Exercise requirements: Repeat the data below exactly, dropping any pictures it holds.
===
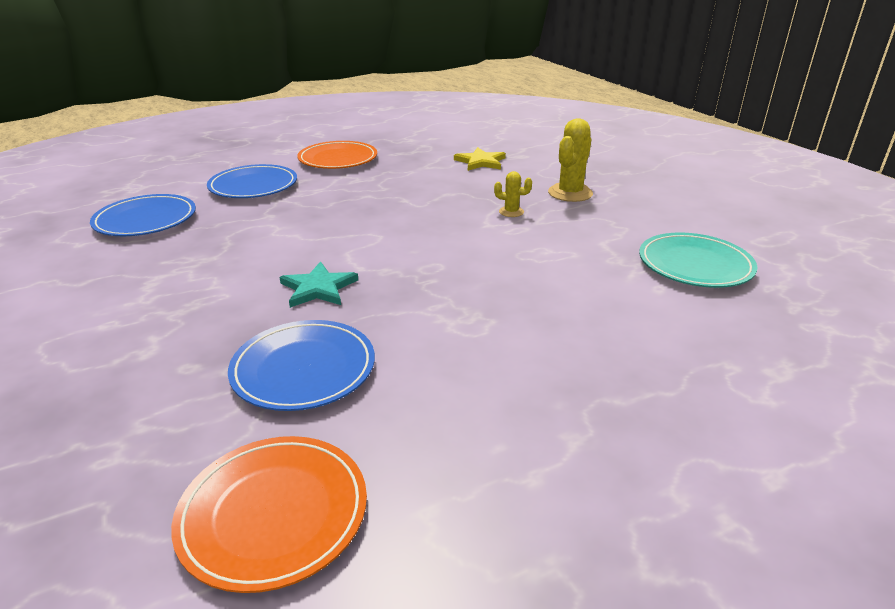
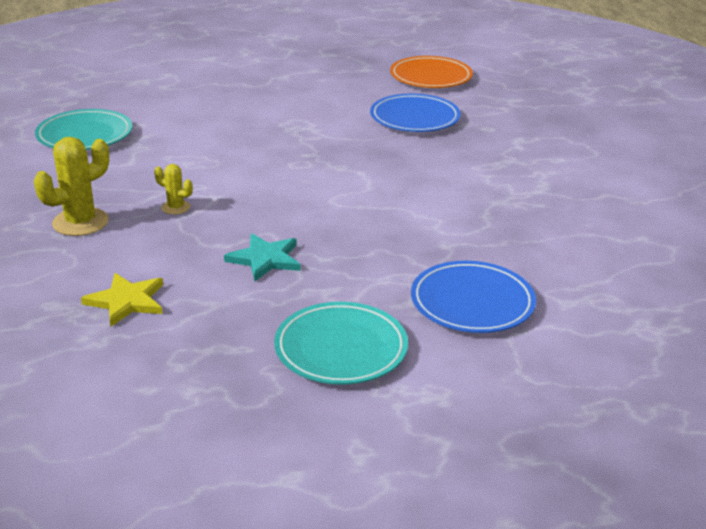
camera: 165 degrees left, 0 degrees up
(145, 220) = (590, 261): blue plate -> none
(318, 288) = (399, 161): turquoise star -> turquoise star (265, 259)
(338, 159) = (341, 348): orange plate -> turquoise plate

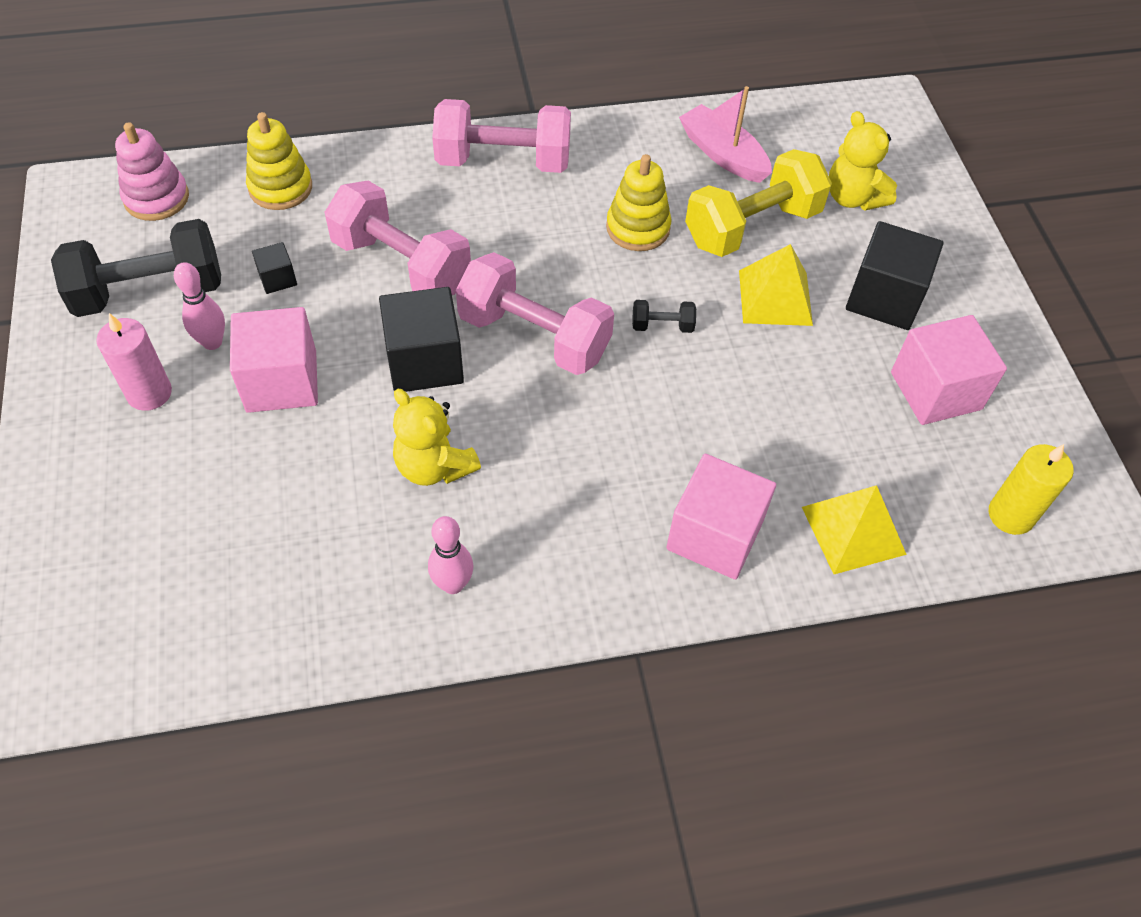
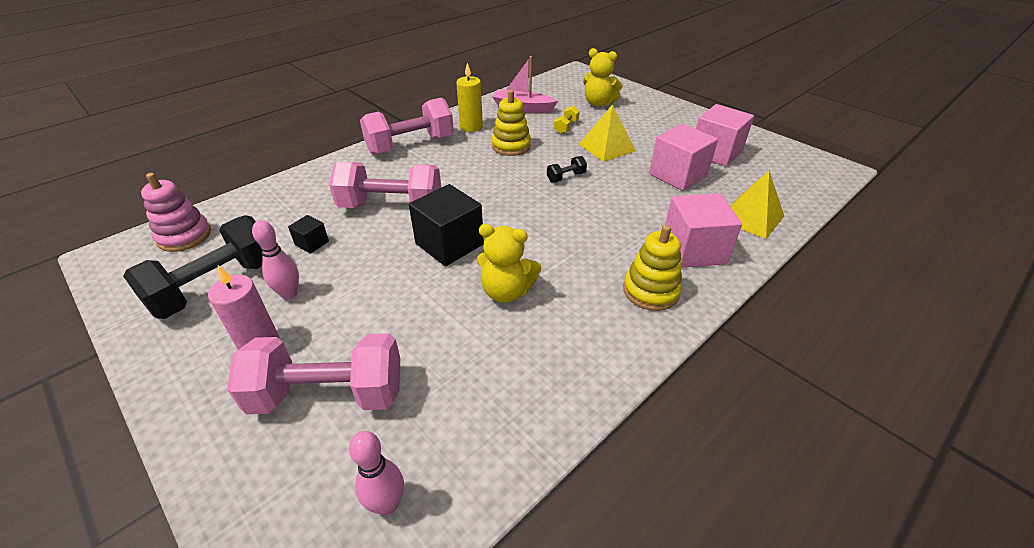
camera: 30 degrees left, 15 degrees down
(280, 188) = (277, 201): yellow stacking toy -> yellow stacking toy (651, 291)
(281, 381) = (361, 293): pink cube -> pink cube (678, 175)
(453, 584) = (581, 347): pink bowling pin -> pink bowling pin (387, 504)
(534, 336) = (503, 207): pink dumbbell -> pink dumbbell (328, 394)
(752, 227) = (566, 127): yellow dumbbell -> yellow dumbbell, size x0.42
(884, 298) = (653, 130): black cube -> none
(1011, 515) = (802, 182): yellow candle -> yellow candle (471, 127)

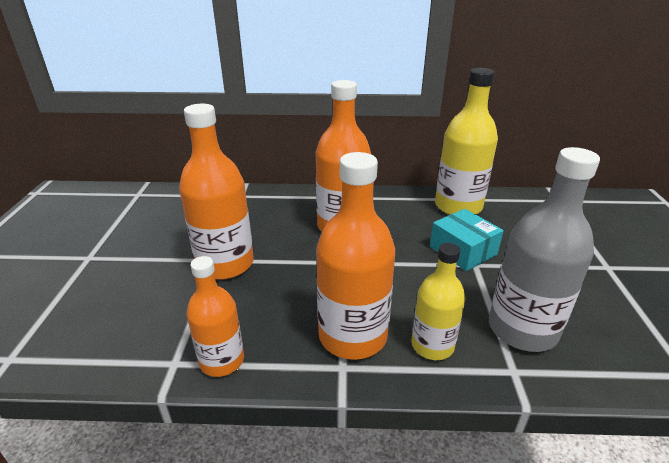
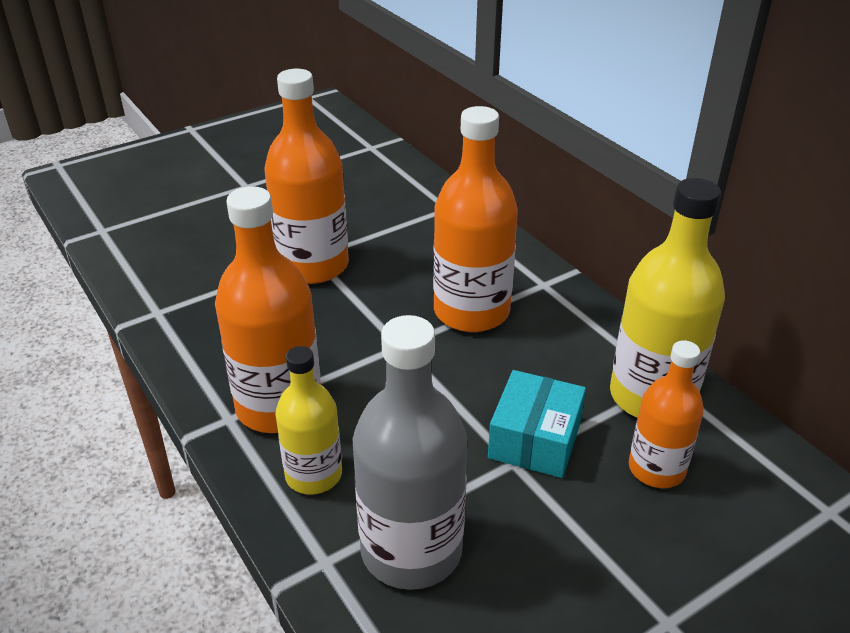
camera: 55 degrees right, 5 degrees up
(222, 360) = (179, 337): orange bottle -> orange bottle (656, 469)

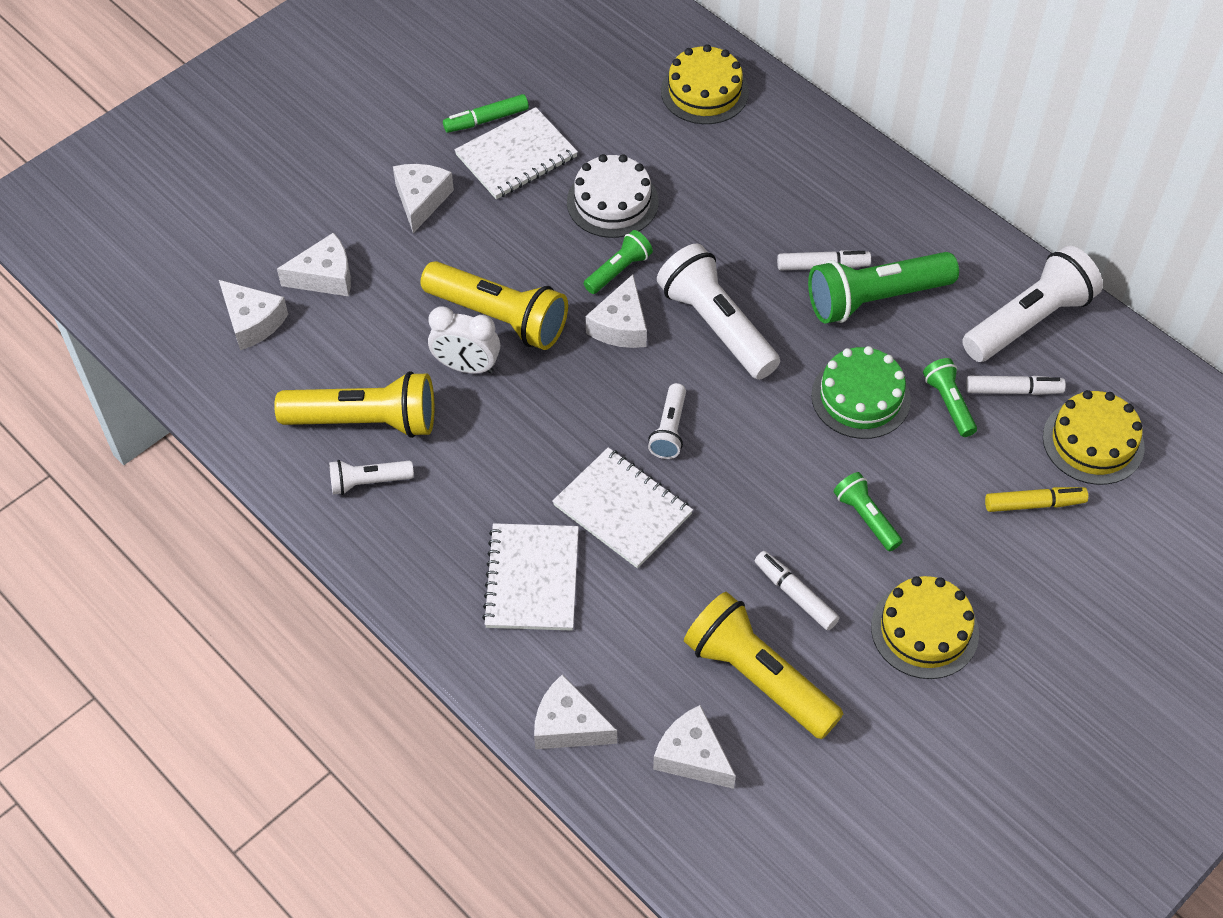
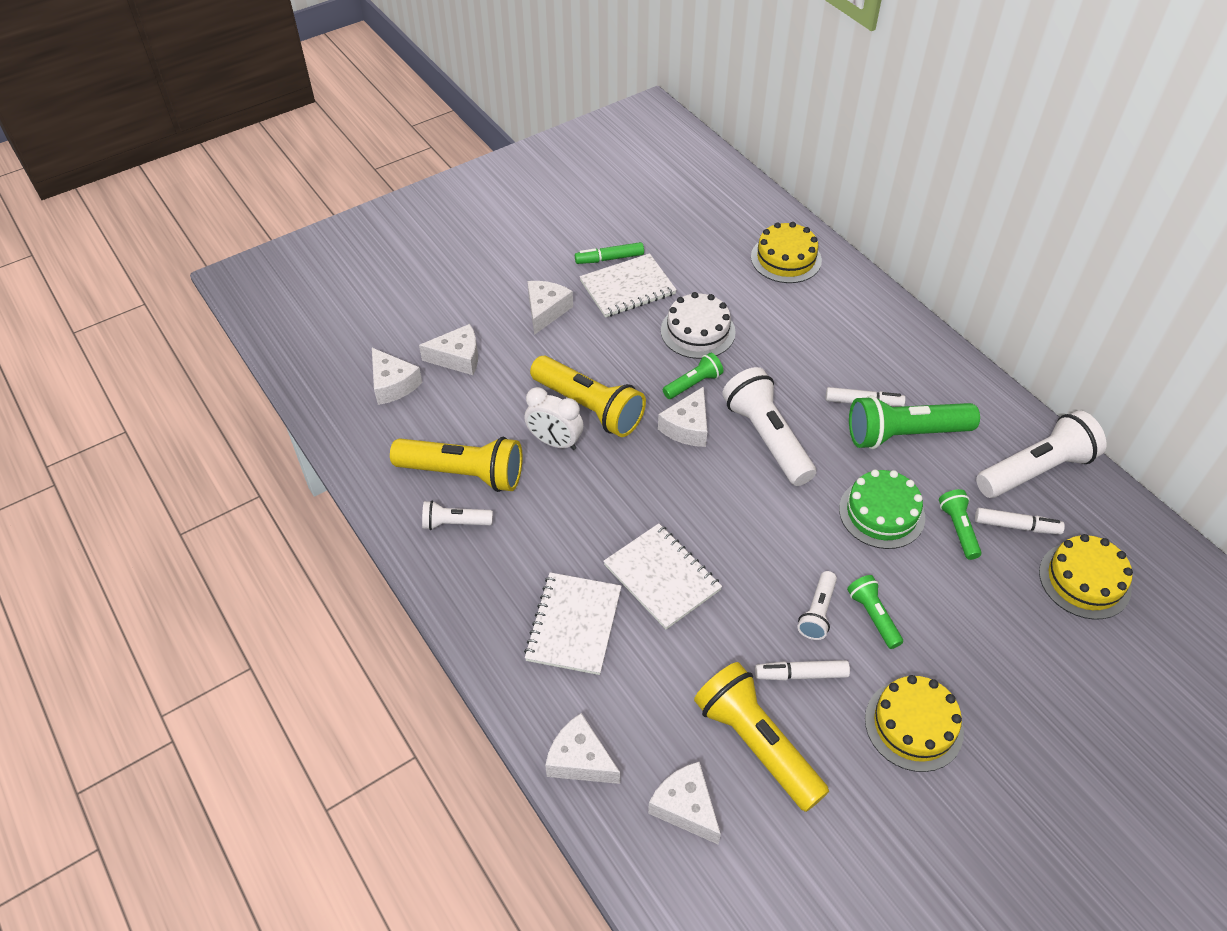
camera: 10 degrees right, 5 degrees down
(669, 430) = (713, 517): white flashlight -> white flashlight (817, 612)
(795, 594) = (801, 674): white marker -> white marker turned 60 degrees counterclockwise
(1034, 504) = (1026, 627): yellow marker -> none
===
The answer:
camera: 165 degrees left, 0 degrees up
(145, 220) = (590, 261): blue plate -> none
(318, 288) = (399, 161): turquoise star -> turquoise star (265, 259)
(338, 159) = (341, 348): orange plate -> turquoise plate

camera: 30 degrees left, 15 degrees down
(280, 188) = (277, 201): yellow stacking toy -> yellow stacking toy (651, 291)
(281, 381) = (361, 293): pink cube -> pink cube (678, 175)
(453, 584) = (581, 347): pink bowling pin -> pink bowling pin (387, 504)
(534, 336) = (503, 207): pink dumbbell -> pink dumbbell (328, 394)
(752, 227) = (566, 127): yellow dumbbell -> yellow dumbbell, size x0.42
(884, 298) = (653, 130): black cube -> none
(1011, 515) = (802, 182): yellow candle -> yellow candle (471, 127)

camera: 55 degrees right, 5 degrees up
(222, 360) = (179, 337): orange bottle -> orange bottle (656, 469)

camera: 10 degrees right, 5 degrees down
(669, 430) = (713, 517): white flashlight -> white flashlight (817, 612)
(795, 594) = (801, 674): white marker -> white marker turned 60 degrees counterclockwise
(1034, 504) = (1026, 627): yellow marker -> none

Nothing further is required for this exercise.